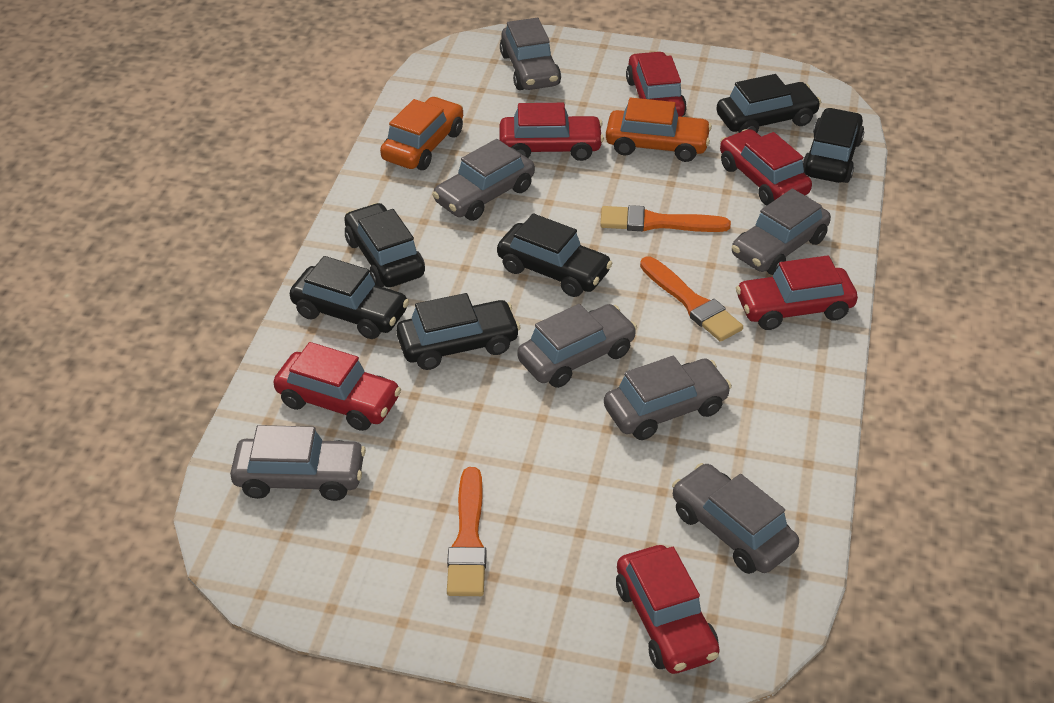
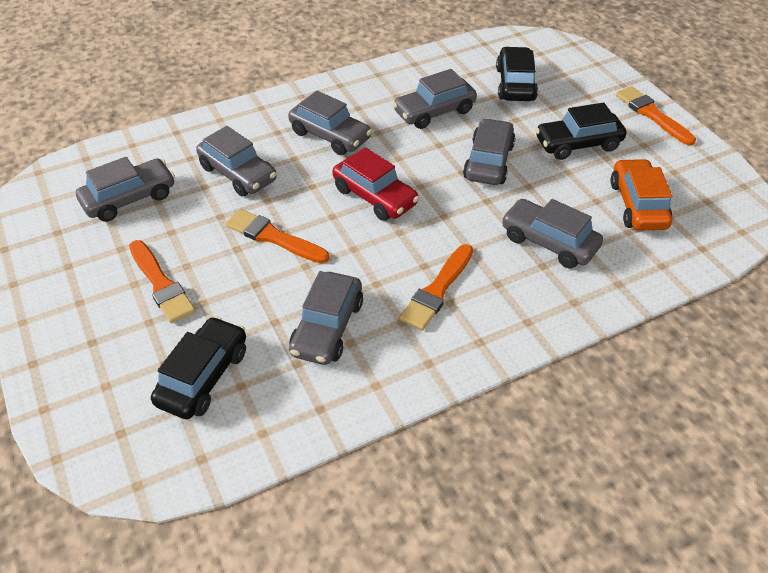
black car: 6 -> 3
orange brush: 3 -> 4
orange car: 2 -> 1
red car: 6 -> 1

**GOAL OF THE EXERCISE**. Transcribe the whole listing exactly. Pictures stay out of your copy.

**EXERCISE OUTPUT**.
black car: 6 -> 3
orange brush: 3 -> 4
orange car: 2 -> 1
red car: 6 -> 1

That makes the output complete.